What the task asks: Nothing but the lines from the one containing "camera: 30 degrees left, 15 degrees down" through the one containing "black tape [424,461,489,527]", both included, should be given again, each exactly as written below.

**** Records shown

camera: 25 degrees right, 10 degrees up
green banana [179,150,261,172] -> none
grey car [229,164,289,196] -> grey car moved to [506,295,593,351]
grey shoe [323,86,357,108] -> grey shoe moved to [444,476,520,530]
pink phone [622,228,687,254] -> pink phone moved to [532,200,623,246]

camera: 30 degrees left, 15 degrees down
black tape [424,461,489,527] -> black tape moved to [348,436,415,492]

********
**** Records shown

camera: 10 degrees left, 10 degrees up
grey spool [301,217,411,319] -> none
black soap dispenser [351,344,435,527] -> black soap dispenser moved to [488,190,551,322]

********

Solved exercise:
camera: 30 degrees left, 15 degrees down
black tape [424,461,489,527] -> black tape moved to [348,436,415,492]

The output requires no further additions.